**Your assignment:** Take the data below and extract the lines from the one with "orange tree: 3 -> 4" to the one with "white tree: 1 -> 2", inclusive, exactly as written.

**Given data:**
▬▬▬▬▬▬

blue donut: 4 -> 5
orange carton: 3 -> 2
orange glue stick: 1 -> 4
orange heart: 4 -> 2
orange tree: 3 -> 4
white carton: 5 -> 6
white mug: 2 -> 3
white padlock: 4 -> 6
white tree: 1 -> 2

▬▬▬▬▬▬

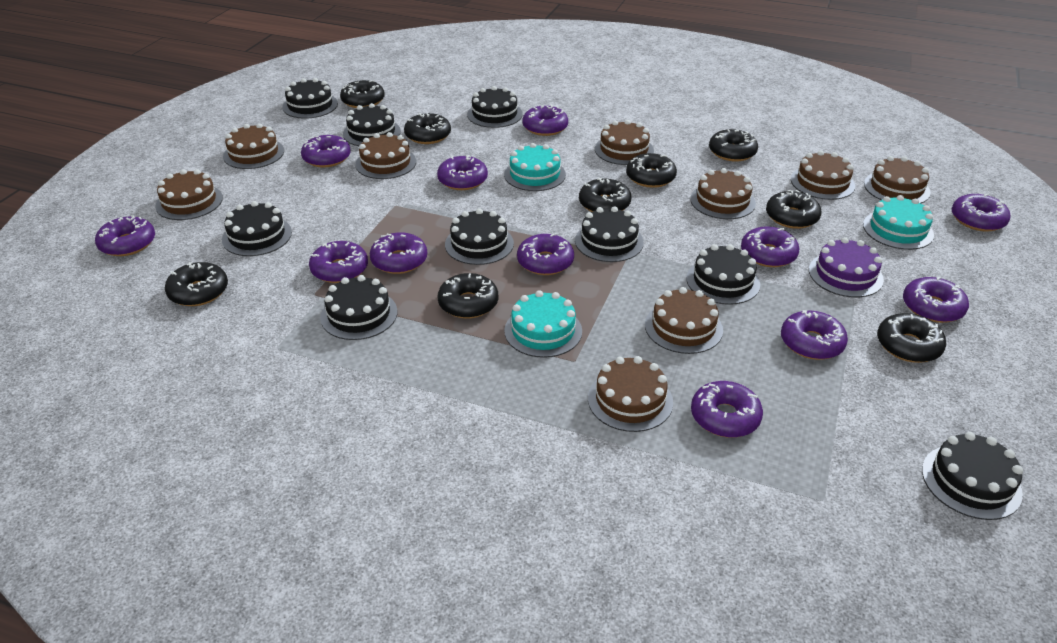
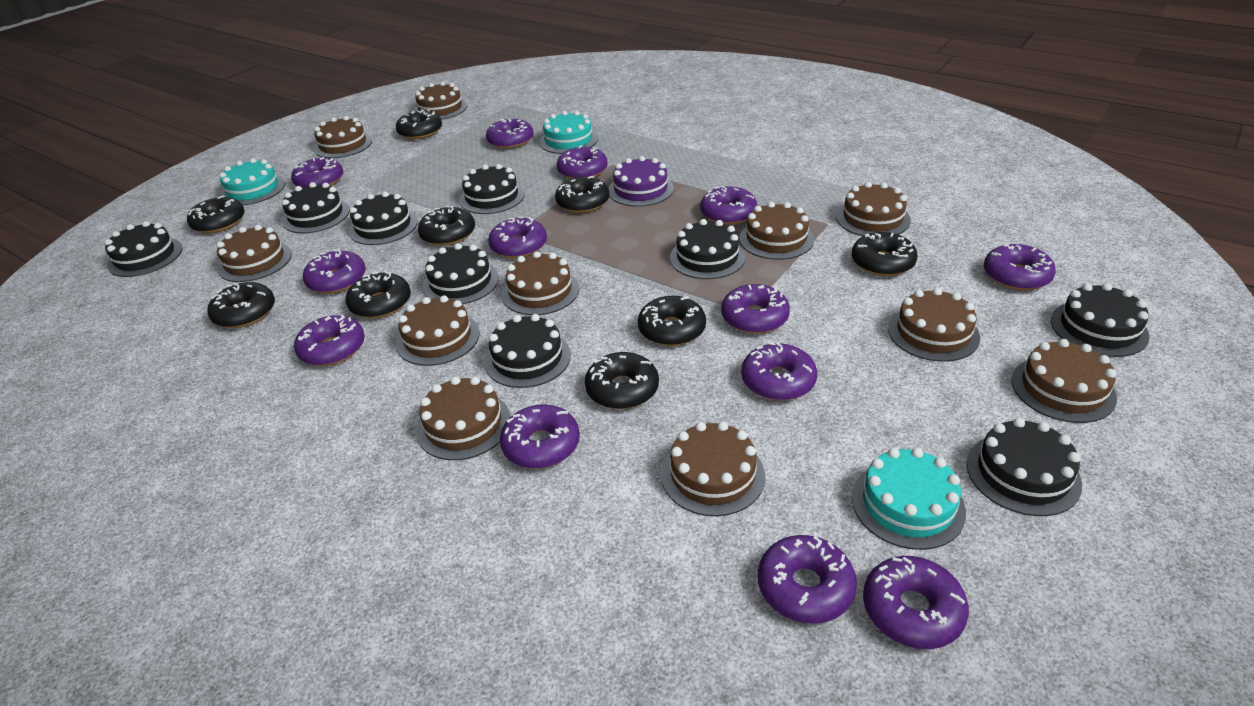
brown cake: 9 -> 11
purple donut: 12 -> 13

▬▬▬▬▬▬

**Solution for this task:**
orange tree: 3 -> 4
white carton: 5 -> 6
white mug: 2 -> 3
white padlock: 4 -> 6
white tree: 1 -> 2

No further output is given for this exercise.